Problem requirements: Find the word "plus" in the listing; pull out each line holding it.
Material for this exercise START
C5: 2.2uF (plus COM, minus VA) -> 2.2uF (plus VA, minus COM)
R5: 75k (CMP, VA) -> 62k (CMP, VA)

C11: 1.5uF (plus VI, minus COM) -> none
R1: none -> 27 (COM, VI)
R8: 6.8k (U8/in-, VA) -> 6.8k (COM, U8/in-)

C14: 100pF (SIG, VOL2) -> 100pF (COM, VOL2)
Material for this exercise END
Solution to the exercise:
C5: 2.2uF (plus COM, minus VA) -> 2.2uF (plus VA, minus COM)
C11: 1.5uF (plus VI, minus COM) -> none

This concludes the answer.